[Source data]

★ ★ ★ ★ ★ ★ ★

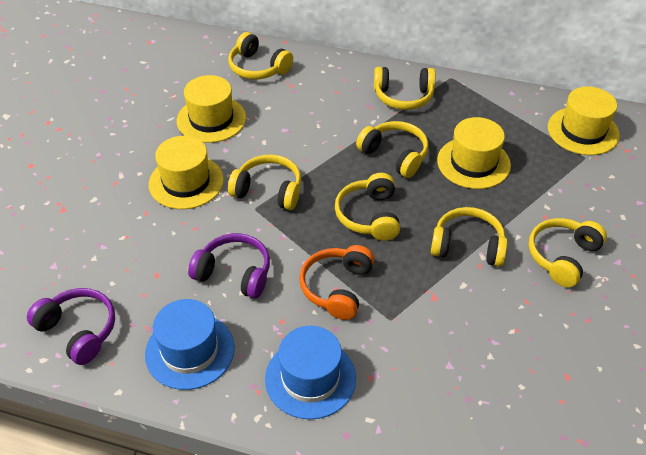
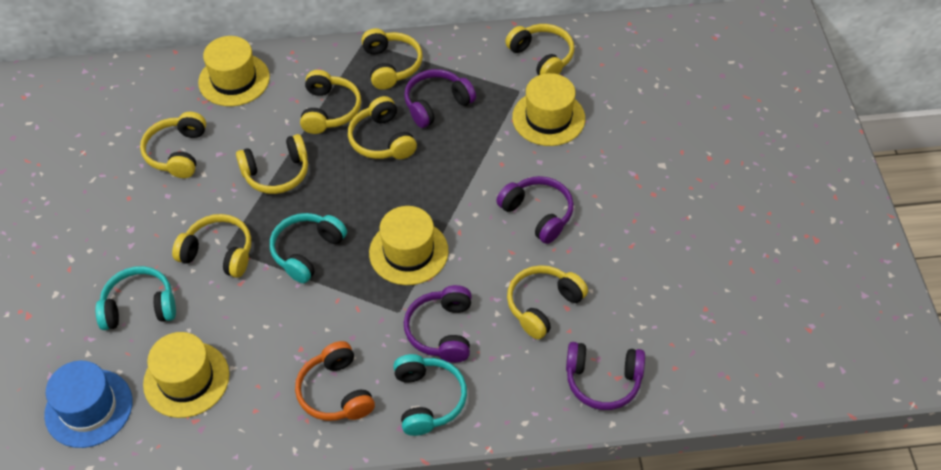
blue hat: 2 -> 1
purple headphones: 2 -> 4
turquoise headphones: 0 -> 3
yellow headphones: 7 -> 8

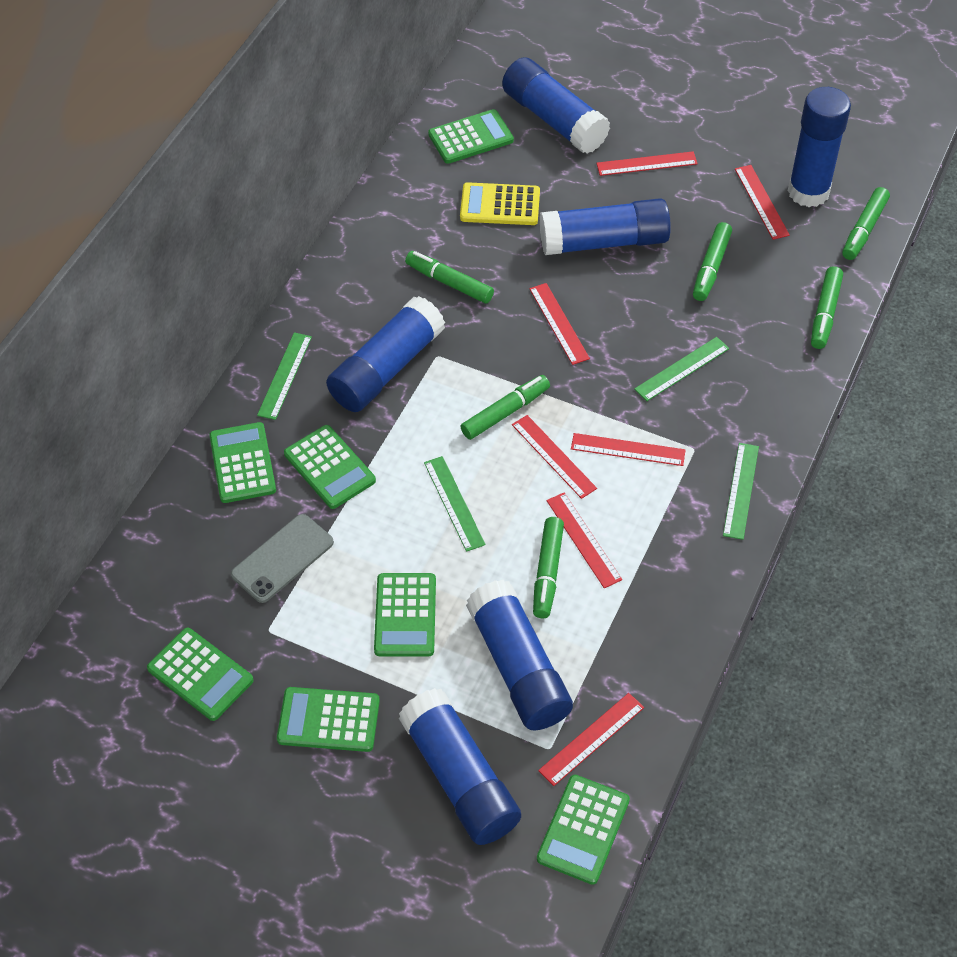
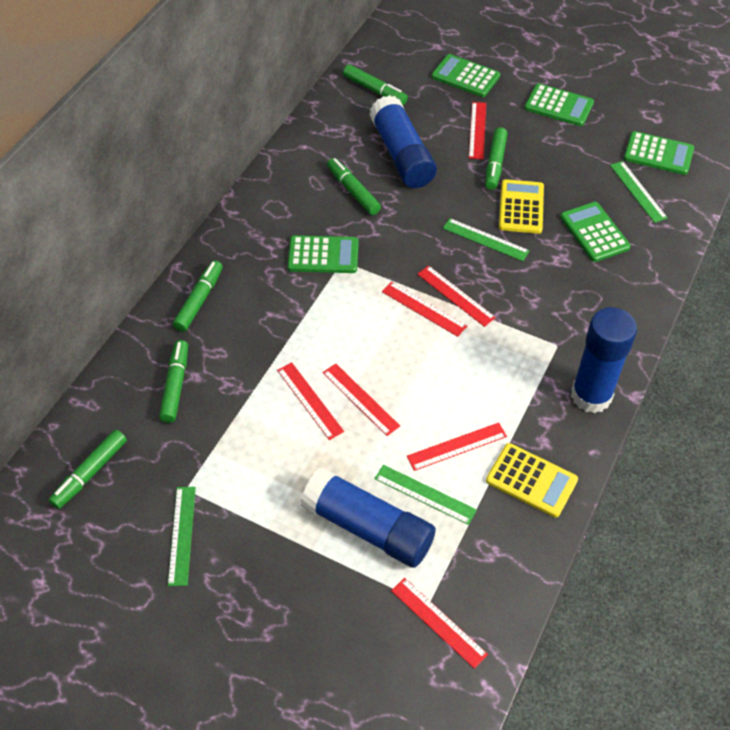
blue glue stick: 6 -> 3
green calculator: 7 -> 5
grey phone: 1 -> 0
yellow calculator: 1 -> 2

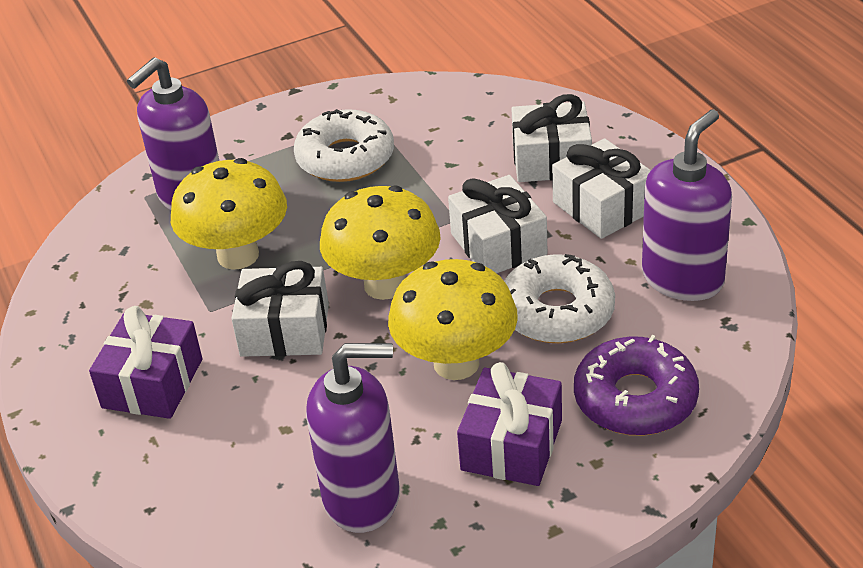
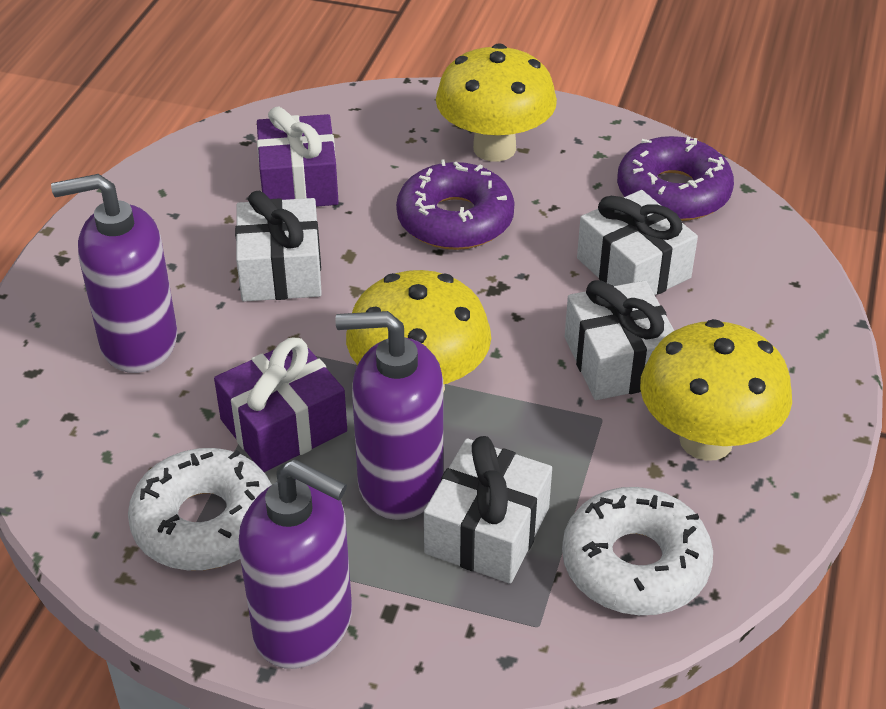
purple donut: 1 -> 2

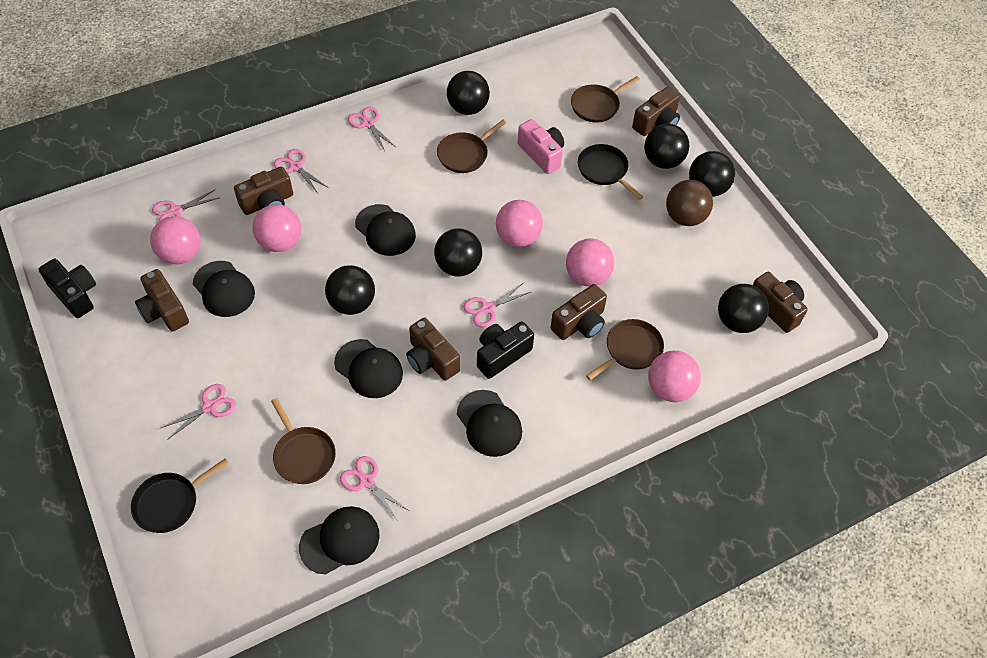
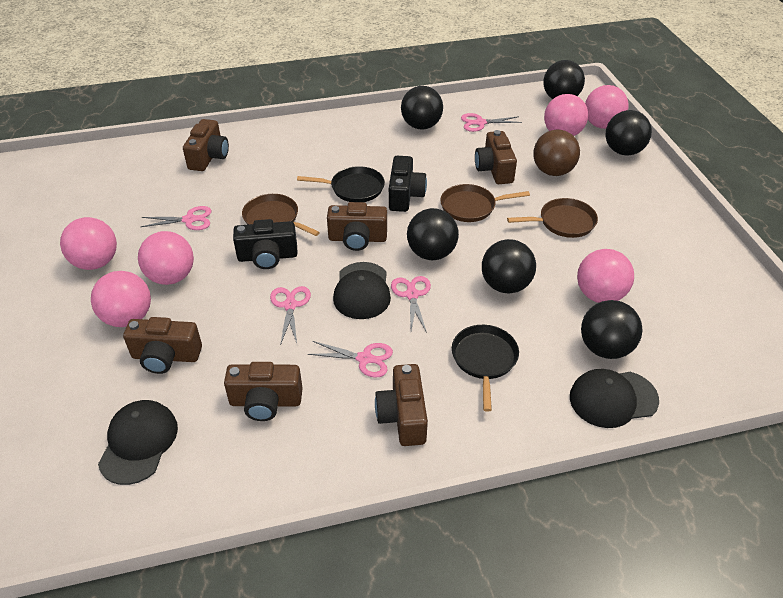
black cap: 5 -> 3
brown pan: 4 -> 3
pink ball: 5 -> 6
pink camera: 1 -> 0
pink scissors: 6 -> 5

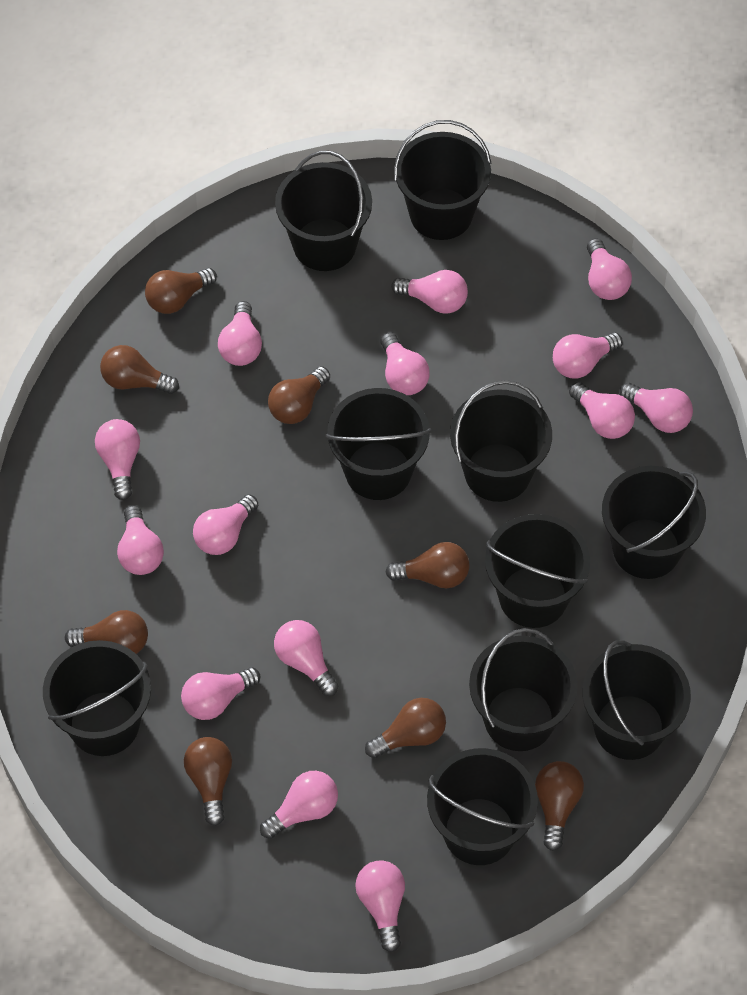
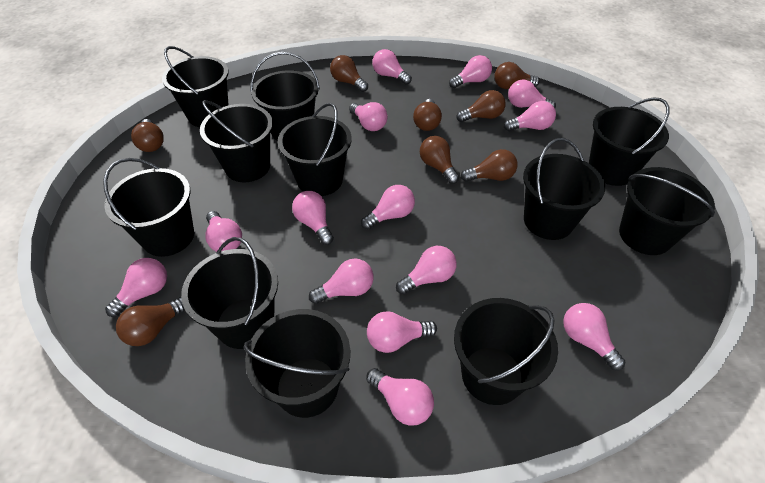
black bucket: 10 -> 11

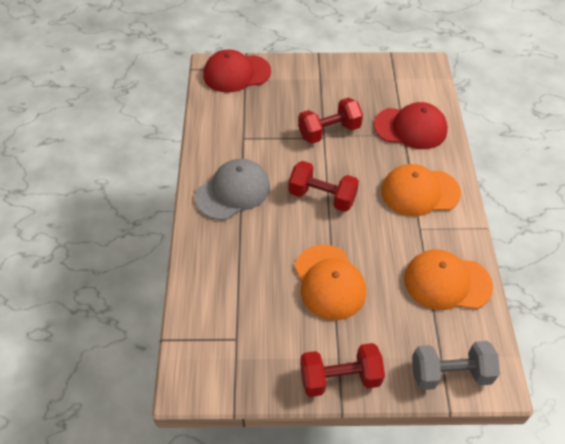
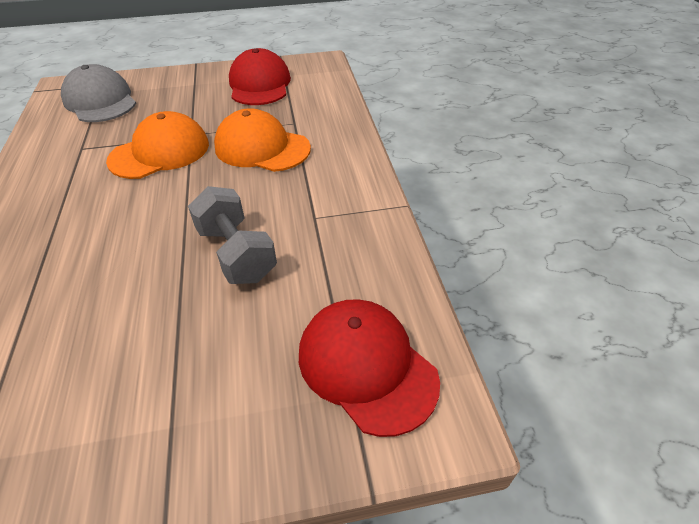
orange cap: 3 -> 2
red dumbbell: 3 -> 0

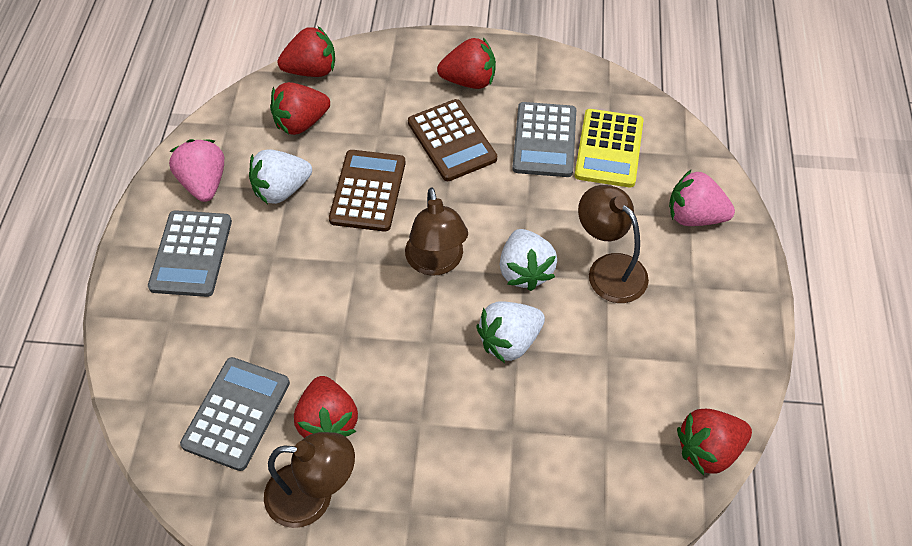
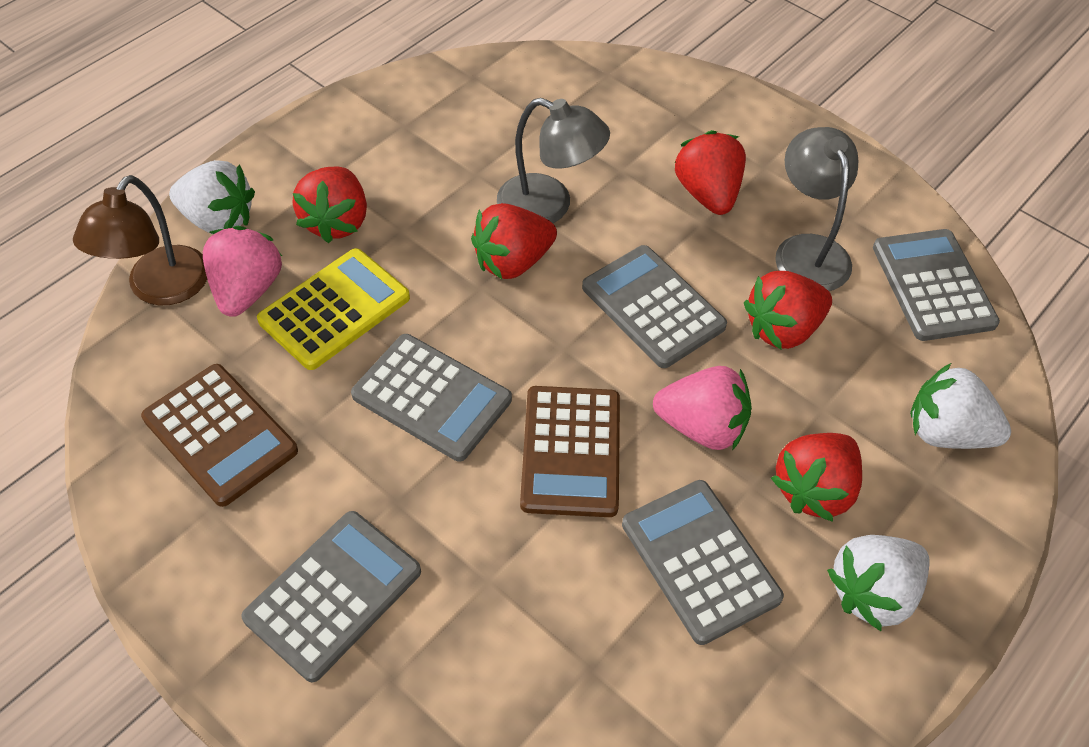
brown lamp: 3 -> 1
grey calculator: 3 -> 5
grey lamp: 0 -> 2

★ ★ ★ ★ ★ ★ ★

I would like you to set down the lines above, from the one containing "pink camera: 1 -> 0" to the final line, exactly as written and without pictures.

▶ Solution for this task
pink camera: 1 -> 0
pink scissors: 6 -> 5

black bucket: 10 -> 11

orange cap: 3 -> 2
red dumbbell: 3 -> 0

brown lamp: 3 -> 1
grey calculator: 3 -> 5
grey lamp: 0 -> 2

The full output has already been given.